Every record below must be returned exactly as it was received.

====================

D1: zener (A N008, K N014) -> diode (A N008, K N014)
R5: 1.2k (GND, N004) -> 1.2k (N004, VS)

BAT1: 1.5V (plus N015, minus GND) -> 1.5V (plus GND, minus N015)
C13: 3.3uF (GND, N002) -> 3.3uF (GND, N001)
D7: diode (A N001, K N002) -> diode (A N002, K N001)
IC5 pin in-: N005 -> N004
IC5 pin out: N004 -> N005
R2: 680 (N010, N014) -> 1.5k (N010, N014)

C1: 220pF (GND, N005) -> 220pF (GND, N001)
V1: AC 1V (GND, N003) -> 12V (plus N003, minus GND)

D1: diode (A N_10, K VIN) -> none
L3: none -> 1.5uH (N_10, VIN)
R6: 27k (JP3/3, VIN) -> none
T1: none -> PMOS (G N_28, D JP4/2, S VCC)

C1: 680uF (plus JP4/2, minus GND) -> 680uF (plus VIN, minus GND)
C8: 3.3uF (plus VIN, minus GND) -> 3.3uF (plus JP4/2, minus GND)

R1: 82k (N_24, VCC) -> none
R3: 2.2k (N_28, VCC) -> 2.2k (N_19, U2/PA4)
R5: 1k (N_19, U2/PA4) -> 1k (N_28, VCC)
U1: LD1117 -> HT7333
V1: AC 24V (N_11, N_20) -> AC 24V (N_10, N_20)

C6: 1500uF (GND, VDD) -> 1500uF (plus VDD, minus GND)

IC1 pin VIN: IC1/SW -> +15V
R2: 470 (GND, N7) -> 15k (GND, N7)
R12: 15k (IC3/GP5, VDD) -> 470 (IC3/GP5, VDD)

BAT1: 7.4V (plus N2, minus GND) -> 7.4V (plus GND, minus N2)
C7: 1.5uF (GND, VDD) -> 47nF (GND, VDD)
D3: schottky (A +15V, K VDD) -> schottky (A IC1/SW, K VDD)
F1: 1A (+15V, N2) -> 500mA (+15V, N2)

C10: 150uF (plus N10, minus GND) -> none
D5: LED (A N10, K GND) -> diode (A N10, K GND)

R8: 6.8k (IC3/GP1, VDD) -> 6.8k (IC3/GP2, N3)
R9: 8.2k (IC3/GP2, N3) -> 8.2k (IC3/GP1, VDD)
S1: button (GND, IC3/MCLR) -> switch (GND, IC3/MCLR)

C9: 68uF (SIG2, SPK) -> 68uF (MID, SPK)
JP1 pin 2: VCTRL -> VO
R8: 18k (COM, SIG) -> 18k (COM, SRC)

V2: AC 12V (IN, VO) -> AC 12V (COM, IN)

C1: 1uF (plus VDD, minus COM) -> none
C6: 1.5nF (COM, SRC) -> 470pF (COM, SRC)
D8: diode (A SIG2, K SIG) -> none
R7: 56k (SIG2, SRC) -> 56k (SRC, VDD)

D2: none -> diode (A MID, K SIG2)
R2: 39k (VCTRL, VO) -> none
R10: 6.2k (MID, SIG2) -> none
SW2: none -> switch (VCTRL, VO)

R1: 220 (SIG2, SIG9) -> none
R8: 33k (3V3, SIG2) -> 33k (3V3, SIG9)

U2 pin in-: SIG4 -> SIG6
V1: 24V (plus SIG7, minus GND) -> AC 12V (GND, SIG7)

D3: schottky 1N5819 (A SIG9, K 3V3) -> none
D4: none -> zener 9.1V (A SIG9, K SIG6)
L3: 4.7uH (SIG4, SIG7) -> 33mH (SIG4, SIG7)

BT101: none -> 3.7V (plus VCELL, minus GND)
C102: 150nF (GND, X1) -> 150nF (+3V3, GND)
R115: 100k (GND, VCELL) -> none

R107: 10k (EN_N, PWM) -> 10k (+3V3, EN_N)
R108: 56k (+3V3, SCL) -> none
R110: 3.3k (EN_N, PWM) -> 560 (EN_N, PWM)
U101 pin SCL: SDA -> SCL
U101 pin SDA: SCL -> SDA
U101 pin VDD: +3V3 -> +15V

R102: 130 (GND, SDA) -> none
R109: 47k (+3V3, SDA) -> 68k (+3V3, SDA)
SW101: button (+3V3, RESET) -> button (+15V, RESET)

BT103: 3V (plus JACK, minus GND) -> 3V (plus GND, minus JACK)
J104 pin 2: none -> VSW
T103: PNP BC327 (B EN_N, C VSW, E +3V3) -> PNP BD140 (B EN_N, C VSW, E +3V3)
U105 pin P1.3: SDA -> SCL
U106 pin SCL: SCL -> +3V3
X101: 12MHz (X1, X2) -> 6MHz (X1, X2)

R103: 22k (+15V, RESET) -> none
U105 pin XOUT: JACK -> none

====================

Completed exercise:
D1: zener (A N008, K N014) -> diode (A N008, K N014)
R5: 1.2k (GND, N004) -> 1.2k (N004, VS)

BAT1: 1.5V (plus N015, minus GND) -> 1.5V (plus GND, minus N015)
C13: 3.3uF (GND, N002) -> 3.3uF (GND, N001)
D7: diode (A N001, K N002) -> diode (A N002, K N001)
IC5 pin in-: N005 -> N004
IC5 pin out: N004 -> N005
R2: 680 (N010, N014) -> 1.5k (N010, N014)

C1: 220pF (GND, N005) -> 220pF (GND, N001)
V1: AC 1V (GND, N003) -> 12V (plus N003, minus GND)

D1: diode (A N_10, K VIN) -> none
L3: none -> 1.5uH (N_10, VIN)
R6: 27k (JP3/3, VIN) -> none
T1: none -> PMOS (G N_28, D JP4/2, S VCC)

C1: 680uF (plus JP4/2, minus GND) -> 680uF (plus VIN, minus GND)
C8: 3.3uF (plus VIN, minus GND) -> 3.3uF (plus JP4/2, minus GND)

R1: 82k (N_24, VCC) -> none
R3: 2.2k (N_28, VCC) -> 2.2k (N_19, U2/PA4)
R5: 1k (N_19, U2/PA4) -> 1k (N_28, VCC)
U1: LD1117 -> HT7333
V1: AC 24V (N_11, N_20) -> AC 24V (N_10, N_20)

C6: 1500uF (GND, VDD) -> 1500uF (plus VDD, minus GND)

IC1 pin VIN: IC1/SW -> +15V
R2: 470 (GND, N7) -> 15k (GND, N7)
R12: 15k (IC3/GP5, VDD) -> 470 (IC3/GP5, VDD)

BAT1: 7.4V (plus N2, minus GND) -> 7.4V (plus GND, minus N2)
C7: 1.5uF (GND, VDD) -> 47nF (GND, VDD)
D3: schottky (A +15V, K VDD) -> schottky (A IC1/SW, K VDD)
F1: 1A (+15V, N2) -> 500mA (+15V, N2)

C10: 150uF (plus N10, minus GND) -> none
D5: LED (A N10, K GND) -> diode (A N10, K GND)

R8: 6.8k (IC3/GP1, VDD) -> 6.8k (IC3/GP2, N3)
R9: 8.2k (IC3/GP2, N3) -> 8.2k (IC3/GP1, VDD)
S1: button (GND, IC3/MCLR) -> switch (GND, IC3/MCLR)

C9: 68uF (SIG2, SPK) -> 68uF (MID, SPK)
JP1 pin 2: VCTRL -> VO
R8: 18k (COM, SIG) -> 18k (COM, SRC)

V2: AC 12V (IN, VO) -> AC 12V (COM, IN)

C1: 1uF (plus VDD, minus COM) -> none
C6: 1.5nF (COM, SRC) -> 470pF (COM, SRC)
D8: diode (A SIG2, K SIG) -> none
R7: 56k (SIG2, SRC) -> 56k (SRC, VDD)

D2: none -> diode (A MID, K SIG2)
R2: 39k (VCTRL, VO) -> none
R10: 6.2k (MID, SIG2) -> none
SW2: none -> switch (VCTRL, VO)

R1: 220 (SIG2, SIG9) -> none
R8: 33k (3V3, SIG2) -> 33k (3V3, SIG9)

U2 pin in-: SIG4 -> SIG6
V1: 24V (plus SIG7, minus GND) -> AC 12V (GND, SIG7)

D3: schottky 1N5819 (A SIG9, K 3V3) -> none
D4: none -> zener 9.1V (A SIG9, K SIG6)
L3: 4.7uH (SIG4, SIG7) -> 33mH (SIG4, SIG7)

BT101: none -> 3.7V (plus VCELL, minus GND)
C102: 150nF (GND, X1) -> 150nF (+3V3, GND)
R115: 100k (GND, VCELL) -> none

R107: 10k (EN_N, PWM) -> 10k (+3V3, EN_N)
R108: 56k (+3V3, SCL) -> none
R110: 3.3k (EN_N, PWM) -> 560 (EN_N, PWM)
U101 pin SCL: SDA -> SCL
U101 pin SDA: SCL -> SDA
U101 pin VDD: +3V3 -> +15V

R102: 130 (GND, SDA) -> none
R109: 47k (+3V3, SDA) -> 68k (+3V3, SDA)
SW101: button (+3V3, RESET) -> button (+15V, RESET)

BT103: 3V (plus JACK, minus GND) -> 3V (plus GND, minus JACK)
J104 pin 2: none -> VSW
T103: PNP BC327 (B EN_N, C VSW, E +3V3) -> PNP BD140 (B EN_N, C VSW, E +3V3)
U105 pin P1.3: SDA -> SCL
U106 pin SCL: SCL -> +3V3
X101: 12MHz (X1, X2) -> 6MHz (X1, X2)

R103: 22k (+15V, RESET) -> none
U105 pin XOUT: JACK -> none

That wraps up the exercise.